▶ What the exercise asks
All of the entries need to be written out again, exactly as they are.

+---+

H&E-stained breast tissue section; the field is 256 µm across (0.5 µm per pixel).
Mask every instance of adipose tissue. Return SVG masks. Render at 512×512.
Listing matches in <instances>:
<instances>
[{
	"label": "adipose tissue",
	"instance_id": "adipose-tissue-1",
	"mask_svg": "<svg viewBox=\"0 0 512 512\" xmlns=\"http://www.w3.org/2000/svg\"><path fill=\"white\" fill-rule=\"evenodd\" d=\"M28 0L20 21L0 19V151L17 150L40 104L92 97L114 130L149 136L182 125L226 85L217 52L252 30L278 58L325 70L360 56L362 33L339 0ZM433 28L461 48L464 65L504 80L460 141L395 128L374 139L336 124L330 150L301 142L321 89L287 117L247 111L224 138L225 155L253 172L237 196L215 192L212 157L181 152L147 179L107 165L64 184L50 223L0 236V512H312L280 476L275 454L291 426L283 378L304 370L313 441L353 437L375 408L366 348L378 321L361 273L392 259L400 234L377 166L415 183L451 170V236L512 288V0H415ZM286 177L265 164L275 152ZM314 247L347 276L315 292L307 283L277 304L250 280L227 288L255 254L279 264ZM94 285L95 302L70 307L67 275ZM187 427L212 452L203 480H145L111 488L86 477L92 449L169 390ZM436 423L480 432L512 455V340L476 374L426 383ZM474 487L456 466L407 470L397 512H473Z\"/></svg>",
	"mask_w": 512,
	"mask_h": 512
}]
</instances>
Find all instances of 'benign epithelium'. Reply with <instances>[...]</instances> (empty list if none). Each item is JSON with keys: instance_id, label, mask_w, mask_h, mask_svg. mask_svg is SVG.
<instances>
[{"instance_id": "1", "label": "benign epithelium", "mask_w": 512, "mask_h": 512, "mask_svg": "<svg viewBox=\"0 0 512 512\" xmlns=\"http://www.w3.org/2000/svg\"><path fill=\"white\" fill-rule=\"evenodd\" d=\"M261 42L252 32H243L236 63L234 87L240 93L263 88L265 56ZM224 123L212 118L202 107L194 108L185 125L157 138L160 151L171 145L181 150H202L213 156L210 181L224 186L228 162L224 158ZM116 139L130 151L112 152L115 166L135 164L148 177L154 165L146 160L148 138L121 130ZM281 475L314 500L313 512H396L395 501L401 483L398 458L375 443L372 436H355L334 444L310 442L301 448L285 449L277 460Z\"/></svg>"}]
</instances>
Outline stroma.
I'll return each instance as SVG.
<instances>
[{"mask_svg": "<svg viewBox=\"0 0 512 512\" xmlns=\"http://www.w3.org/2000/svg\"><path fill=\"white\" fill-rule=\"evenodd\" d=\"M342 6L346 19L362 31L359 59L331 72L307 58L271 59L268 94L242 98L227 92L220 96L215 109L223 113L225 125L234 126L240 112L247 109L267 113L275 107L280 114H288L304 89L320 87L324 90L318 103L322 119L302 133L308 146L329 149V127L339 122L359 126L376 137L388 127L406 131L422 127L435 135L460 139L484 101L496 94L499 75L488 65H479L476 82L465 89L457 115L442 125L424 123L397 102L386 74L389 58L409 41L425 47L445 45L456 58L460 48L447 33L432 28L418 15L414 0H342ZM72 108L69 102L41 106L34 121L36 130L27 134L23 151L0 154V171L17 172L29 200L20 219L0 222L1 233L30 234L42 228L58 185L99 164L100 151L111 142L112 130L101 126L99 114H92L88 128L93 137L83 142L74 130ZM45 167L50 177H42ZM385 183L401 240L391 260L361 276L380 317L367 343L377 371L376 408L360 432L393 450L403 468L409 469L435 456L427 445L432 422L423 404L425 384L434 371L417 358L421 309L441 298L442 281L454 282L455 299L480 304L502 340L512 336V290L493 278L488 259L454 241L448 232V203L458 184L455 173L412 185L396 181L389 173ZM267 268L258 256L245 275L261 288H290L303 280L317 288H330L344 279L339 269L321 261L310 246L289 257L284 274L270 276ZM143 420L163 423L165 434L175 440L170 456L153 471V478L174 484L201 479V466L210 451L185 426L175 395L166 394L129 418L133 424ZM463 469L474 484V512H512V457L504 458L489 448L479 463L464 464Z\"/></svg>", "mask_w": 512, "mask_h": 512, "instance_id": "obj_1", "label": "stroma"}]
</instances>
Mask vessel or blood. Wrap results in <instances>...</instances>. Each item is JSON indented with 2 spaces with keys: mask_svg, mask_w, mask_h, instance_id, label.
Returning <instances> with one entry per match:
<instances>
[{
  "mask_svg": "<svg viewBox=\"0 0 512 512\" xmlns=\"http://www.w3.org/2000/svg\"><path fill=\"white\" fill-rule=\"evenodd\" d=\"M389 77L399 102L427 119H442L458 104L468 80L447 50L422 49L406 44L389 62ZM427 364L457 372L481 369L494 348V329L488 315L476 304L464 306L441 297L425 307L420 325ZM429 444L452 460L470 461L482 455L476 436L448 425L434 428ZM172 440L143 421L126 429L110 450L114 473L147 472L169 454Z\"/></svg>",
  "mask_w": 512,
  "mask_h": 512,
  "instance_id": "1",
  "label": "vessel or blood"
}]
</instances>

+---+

▶ Exercise solution
H&E-stained breast tissue section; the field is 256 µm across (0.5 µm per pixel).
Mask every instance of adipose tissue. Return SVG masks. Render at 512×512.
Listing matches in <instances>:
<instances>
[{
	"label": "adipose tissue",
	"instance_id": "adipose-tissue-1",
	"mask_svg": "<svg viewBox=\"0 0 512 512\" xmlns=\"http://www.w3.org/2000/svg\"><path fill=\"white\" fill-rule=\"evenodd\" d=\"M28 0L20 21L0 19V151L17 150L40 104L92 97L114 130L149 136L182 125L226 85L217 52L252 30L278 58L325 70L360 56L362 33L339 0ZM433 28L461 48L464 65L504 80L460 141L395 128L374 139L336 124L330 150L301 142L321 89L287 117L247 111L224 138L225 155L253 172L237 196L215 192L212 157L181 152L147 179L107 165L64 184L50 223L0 236V512H312L280 476L275 454L291 426L283 378L304 370L313 441L353 437L375 408L366 348L378 321L361 273L392 259L400 234L377 166L415 183L451 170V236L512 288V0H415ZM286 177L265 164L275 152ZM314 247L347 276L315 292L307 283L277 304L250 280L227 288L255 254L279 264ZM94 285L95 302L70 307L67 275ZM187 427L212 452L203 480H145L111 488L86 477L92 449L169 390ZM436 423L480 432L512 455V340L476 374L426 383ZM474 487L456 466L407 470L397 512H473Z\"/></svg>",
	"mask_w": 512,
	"mask_h": 512
}]
</instances>
Find all instances of 'benign epithelium'. Reply with <instances>[...]</instances> (empty list if none). Each item is JSON with keys: instance_id, label, mask_w, mask_h, mask_svg. mask_svg is SVG.
<instances>
[{"instance_id": "1", "label": "benign epithelium", "mask_w": 512, "mask_h": 512, "mask_svg": "<svg viewBox=\"0 0 512 512\" xmlns=\"http://www.w3.org/2000/svg\"><path fill=\"white\" fill-rule=\"evenodd\" d=\"M261 42L252 32H243L236 63L234 87L240 93L263 88L265 56ZM224 123L212 118L202 107L194 108L185 125L157 138L160 151L171 145L181 150H202L213 156L210 181L224 186L228 162L224 158ZM116 139L130 151L112 152L115 166L135 164L148 177L154 165L146 160L148 138L121 130ZM281 475L314 500L313 512H396L395 501L401 483L398 458L375 443L372 436H355L334 444L310 442L301 448L285 449L277 460Z\"/></svg>"}]
</instances>
Outline stroma.
I'll return each instance as SVG.
<instances>
[{"mask_svg": "<svg viewBox=\"0 0 512 512\" xmlns=\"http://www.w3.org/2000/svg\"><path fill=\"white\" fill-rule=\"evenodd\" d=\"M342 6L346 19L362 31L359 59L331 72L307 58L271 59L268 94L242 98L227 92L220 96L215 109L223 113L225 125L234 126L240 112L247 109L267 113L275 107L280 114H288L304 89L320 87L324 90L318 103L322 119L302 133L308 146L329 149V127L339 122L359 126L376 137L388 127L406 131L422 127L435 135L460 139L484 101L496 94L499 75L488 65H479L476 82L465 89L457 115L442 125L424 123L397 102L386 74L389 58L409 41L425 47L445 45L456 58L460 48L447 33L432 28L418 15L414 0H342ZM72 108L69 102L41 106L34 121L36 130L27 134L23 151L0 154V171L17 172L29 200L20 219L0 222L1 233L30 234L42 228L58 185L99 164L100 151L111 142L112 130L101 126L99 114H92L88 128L93 137L83 142L74 130ZM45 167L50 177H42ZM385 183L401 240L391 260L361 276L380 317L367 343L377 371L376 408L360 432L393 450L403 468L409 469L435 456L427 445L432 422L423 404L425 384L434 371L417 358L421 309L441 298L442 281L454 282L455 299L480 304L502 340L512 336V290L493 278L488 259L454 241L448 232V203L458 184L455 173L412 185L396 181L389 173ZM267 268L258 256L245 275L261 288H290L303 280L317 288H330L344 279L339 269L321 261L310 246L289 257L284 274L270 276ZM143 420L163 423L165 434L175 440L170 456L153 471V478L174 484L201 479V466L210 451L185 426L175 395L166 394L129 418L133 424ZM463 469L474 484V512H512V457L504 458L489 448L479 463L464 464Z\"/></svg>", "mask_w": 512, "mask_h": 512, "instance_id": "obj_1", "label": "stroma"}]
</instances>
Mask vessel or blood. Wrap results in <instances>...</instances>. Each item is JSON indented with 2 spaces with keys: mask_svg, mask_w, mask_h, instance_id, label.
Returning <instances> with one entry per match:
<instances>
[{
  "mask_svg": "<svg viewBox=\"0 0 512 512\" xmlns=\"http://www.w3.org/2000/svg\"><path fill=\"white\" fill-rule=\"evenodd\" d=\"M389 77L399 102L427 119H442L458 104L468 80L447 50L422 49L406 44L389 62ZM427 364L457 372L481 369L494 348V329L488 315L476 304L464 306L441 297L425 307L420 325ZM429 444L452 460L470 461L482 455L476 436L448 425L434 428ZM172 440L143 421L126 429L110 450L114 473L147 472L169 454Z\"/></svg>",
  "mask_w": 512,
  "mask_h": 512,
  "instance_id": "1",
  "label": "vessel or blood"
}]
</instances>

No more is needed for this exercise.